A verbatim reproduction of the following listing is required; omit the pictures.

---

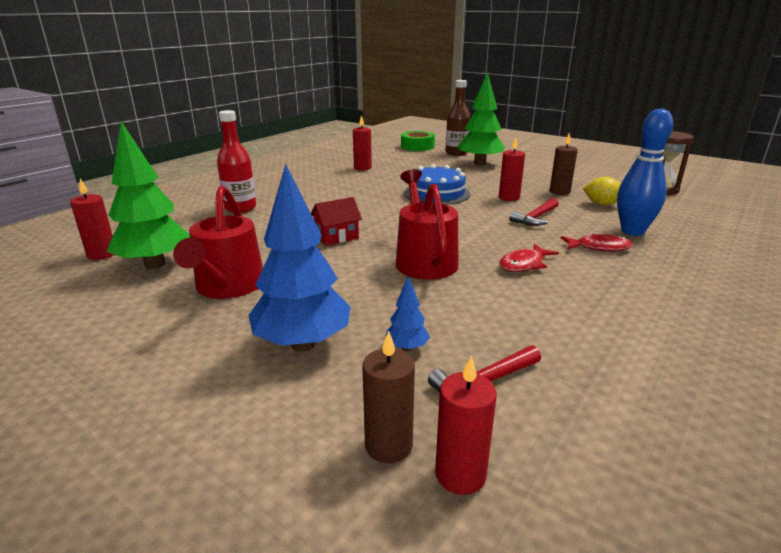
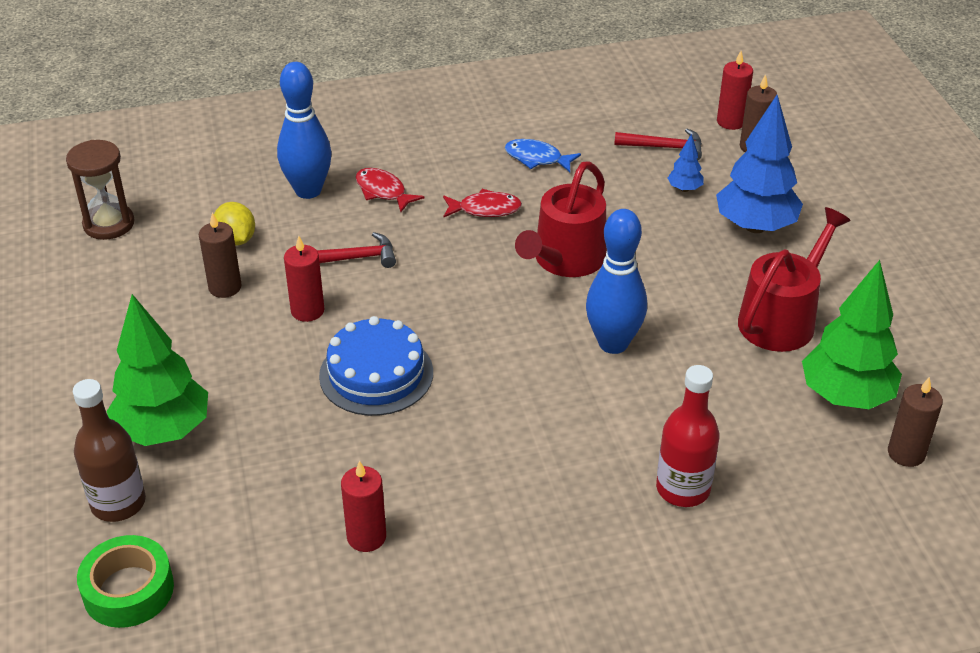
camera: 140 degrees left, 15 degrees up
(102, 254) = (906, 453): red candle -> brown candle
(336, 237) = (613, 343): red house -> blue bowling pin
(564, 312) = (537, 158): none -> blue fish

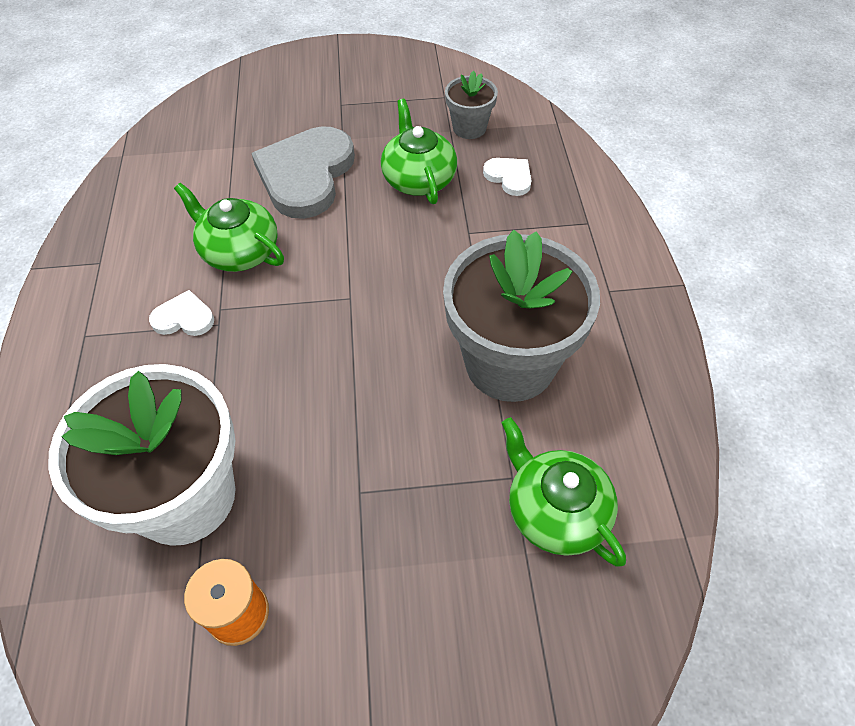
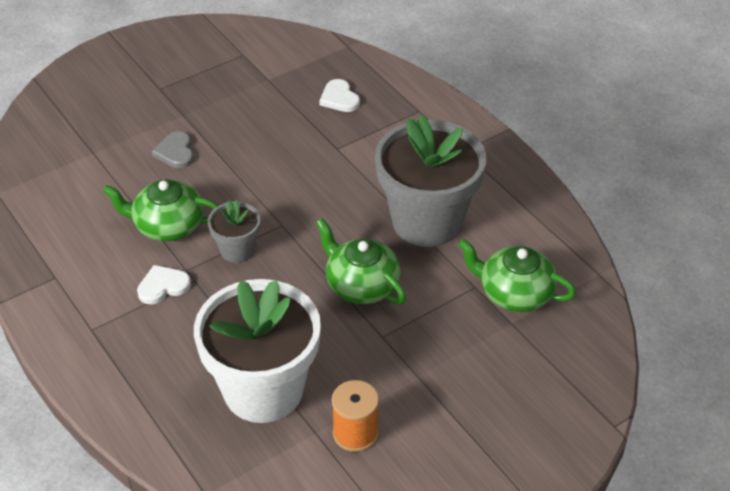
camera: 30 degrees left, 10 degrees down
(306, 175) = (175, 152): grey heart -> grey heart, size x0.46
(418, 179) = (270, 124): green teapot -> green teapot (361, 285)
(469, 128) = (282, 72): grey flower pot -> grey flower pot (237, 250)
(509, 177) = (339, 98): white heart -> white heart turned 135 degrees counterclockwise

---

Result for this task
camera: 140 degrees left, 15 degrees up
(102, 254) = (906, 453): red candle -> brown candle
(336, 237) = (613, 343): red house -> blue bowling pin
(564, 312) = (537, 158): none -> blue fish

camera: 30 degrees left, 10 degrees down
(306, 175) = (175, 152): grey heart -> grey heart, size x0.46
(418, 179) = (270, 124): green teapot -> green teapot (361, 285)
(469, 128) = (282, 72): grey flower pot -> grey flower pot (237, 250)
(509, 177) = (339, 98): white heart -> white heart turned 135 degrees counterclockwise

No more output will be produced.